§ Description of the task:
Your answer must be the listing, given again word for word.
** Given information follows **
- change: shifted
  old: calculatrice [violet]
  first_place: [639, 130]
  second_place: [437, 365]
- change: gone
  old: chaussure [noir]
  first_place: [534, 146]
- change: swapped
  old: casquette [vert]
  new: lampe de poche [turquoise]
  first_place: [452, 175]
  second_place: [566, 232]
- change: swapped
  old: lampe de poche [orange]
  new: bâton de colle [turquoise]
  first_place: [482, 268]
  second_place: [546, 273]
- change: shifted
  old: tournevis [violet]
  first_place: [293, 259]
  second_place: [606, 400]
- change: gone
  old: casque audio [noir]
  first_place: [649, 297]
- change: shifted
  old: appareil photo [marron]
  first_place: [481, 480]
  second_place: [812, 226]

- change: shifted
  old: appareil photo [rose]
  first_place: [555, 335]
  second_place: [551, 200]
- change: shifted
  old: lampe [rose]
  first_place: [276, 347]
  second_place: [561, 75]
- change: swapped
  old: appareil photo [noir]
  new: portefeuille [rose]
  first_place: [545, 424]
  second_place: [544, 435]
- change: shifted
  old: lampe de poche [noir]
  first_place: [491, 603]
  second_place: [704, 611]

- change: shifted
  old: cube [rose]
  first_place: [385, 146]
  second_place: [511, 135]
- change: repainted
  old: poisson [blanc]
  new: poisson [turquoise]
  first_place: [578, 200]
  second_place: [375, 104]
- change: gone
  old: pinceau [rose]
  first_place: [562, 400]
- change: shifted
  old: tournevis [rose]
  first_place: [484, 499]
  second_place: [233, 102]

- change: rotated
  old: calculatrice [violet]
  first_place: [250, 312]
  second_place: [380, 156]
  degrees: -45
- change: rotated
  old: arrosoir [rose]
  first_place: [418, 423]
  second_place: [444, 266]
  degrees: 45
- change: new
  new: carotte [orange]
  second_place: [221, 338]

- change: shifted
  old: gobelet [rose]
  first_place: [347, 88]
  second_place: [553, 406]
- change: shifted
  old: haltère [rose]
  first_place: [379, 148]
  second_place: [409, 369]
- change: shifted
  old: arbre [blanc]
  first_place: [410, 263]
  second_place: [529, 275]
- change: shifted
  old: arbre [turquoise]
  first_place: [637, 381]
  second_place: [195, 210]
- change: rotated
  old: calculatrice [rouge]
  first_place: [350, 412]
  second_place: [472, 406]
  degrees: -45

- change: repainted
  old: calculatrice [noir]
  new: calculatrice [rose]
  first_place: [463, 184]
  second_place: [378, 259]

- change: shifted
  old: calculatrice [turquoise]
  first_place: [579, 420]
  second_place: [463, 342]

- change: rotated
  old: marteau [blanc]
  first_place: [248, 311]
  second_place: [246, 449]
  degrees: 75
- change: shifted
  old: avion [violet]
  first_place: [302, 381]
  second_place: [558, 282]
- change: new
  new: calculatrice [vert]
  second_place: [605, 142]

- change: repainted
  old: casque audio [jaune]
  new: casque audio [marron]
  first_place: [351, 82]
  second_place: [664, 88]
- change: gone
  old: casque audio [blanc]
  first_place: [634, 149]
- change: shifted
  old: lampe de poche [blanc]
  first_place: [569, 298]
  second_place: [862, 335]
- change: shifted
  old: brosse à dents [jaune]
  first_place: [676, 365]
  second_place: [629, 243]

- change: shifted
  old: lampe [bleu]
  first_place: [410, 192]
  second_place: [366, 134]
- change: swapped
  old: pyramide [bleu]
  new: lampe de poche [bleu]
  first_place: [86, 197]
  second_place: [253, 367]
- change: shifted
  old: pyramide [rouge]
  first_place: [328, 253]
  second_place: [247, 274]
** End of Given information **
§ Response box:
- change: shifted
  old: calculatrice [violet]
  first_place: [639, 130]
  second_place: [437, 365]
- change: gone
  old: chaussure [noir]
  first_place: [534, 146]
- change: swapped
  old: casquette [vert]
  new: lampe de poche [turquoise]
  first_place: [452, 175]
  second_place: [566, 232]
- change: swapped
  old: lampe de poche [orange]
  new: bâton de colle [turquoise]
  first_place: [482, 268]
  second_place: [546, 273]
- change: shifted
  old: tournevis [violet]
  first_place: [293, 259]
  second_place: [606, 400]
- change: gone
  old: casque audio [noir]
  first_place: [649, 297]
- change: shifted
  old: appareil photo [marron]
  first_place: [481, 480]
  second_place: [812, 226]

- change: shifted
  old: appareil photo [rose]
  first_place: [555, 335]
  second_place: [551, 200]
- change: shifted
  old: lampe [rose]
  first_place: [276, 347]
  second_place: [561, 75]
- change: swapped
  old: appareil photo [noir]
  new: portefeuille [rose]
  first_place: [545, 424]
  second_place: [544, 435]
- change: shifted
  old: lampe de poche [noir]
  first_place: [491, 603]
  second_place: [704, 611]

- change: shifted
  old: cube [rose]
  first_place: [385, 146]
  second_place: [511, 135]
- change: repainted
  old: poisson [blanc]
  new: poisson [turquoise]
  first_place: [578, 200]
  second_place: [375, 104]
- change: gone
  old: pinceau [rose]
  first_place: [562, 400]
- change: shifted
  old: tournevis [rose]
  first_place: [484, 499]
  second_place: [233, 102]

- change: rotated
  old: calculatrice [violet]
  first_place: [250, 312]
  second_place: [380, 156]
  degrees: -45
- change: rotated
  old: arrosoir [rose]
  first_place: [418, 423]
  second_place: [444, 266]
  degrees: 45
- change: new
  new: carotte [orange]
  second_place: [221, 338]

- change: shifted
  old: gobelet [rose]
  first_place: [347, 88]
  second_place: [553, 406]
- change: shifted
  old: haltère [rose]
  first_place: [379, 148]
  second_place: [409, 369]
- change: shifted
  old: arbre [blanc]
  first_place: [410, 263]
  second_place: [529, 275]
- change: shifted
  old: arbre [turquoise]
  first_place: [637, 381]
  second_place: [195, 210]
- change: rotated
  old: calculatrice [rouge]
  first_place: [350, 412]
  second_place: [472, 406]
  degrees: -45

- change: repainted
  old: calculatrice [noir]
  new: calculatrice [rose]
  first_place: [463, 184]
  second_place: [378, 259]

- change: shifted
  old: calculatrice [turquoise]
  first_place: [579, 420]
  second_place: [463, 342]

- change: rotated
  old: marteau [blanc]
  first_place: [248, 311]
  second_place: [246, 449]
  degrees: 75
- change: shifted
  old: avion [violet]
  first_place: [302, 381]
  second_place: [558, 282]
- change: new
  new: calculatrice [vert]
  second_place: [605, 142]

- change: repainted
  old: casque audio [jaune]
  new: casque audio [marron]
  first_place: [351, 82]
  second_place: [664, 88]
- change: gone
  old: casque audio [blanc]
  first_place: [634, 149]
- change: shifted
  old: lampe de poche [blanc]
  first_place: [569, 298]
  second_place: [862, 335]
- change: shifted
  old: brosse à dents [jaune]
  first_place: [676, 365]
  second_place: [629, 243]

- change: shifted
  old: lampe [bleu]
  first_place: [410, 192]
  second_place: [366, 134]
- change: swapped
  old: pyramide [bleu]
  new: lampe de poche [bleu]
  first_place: [86, 197]
  second_place: [253, 367]
- change: shifted
  old: pyramide [rouge]
  first_place: [328, 253]
  second_place: [247, 274]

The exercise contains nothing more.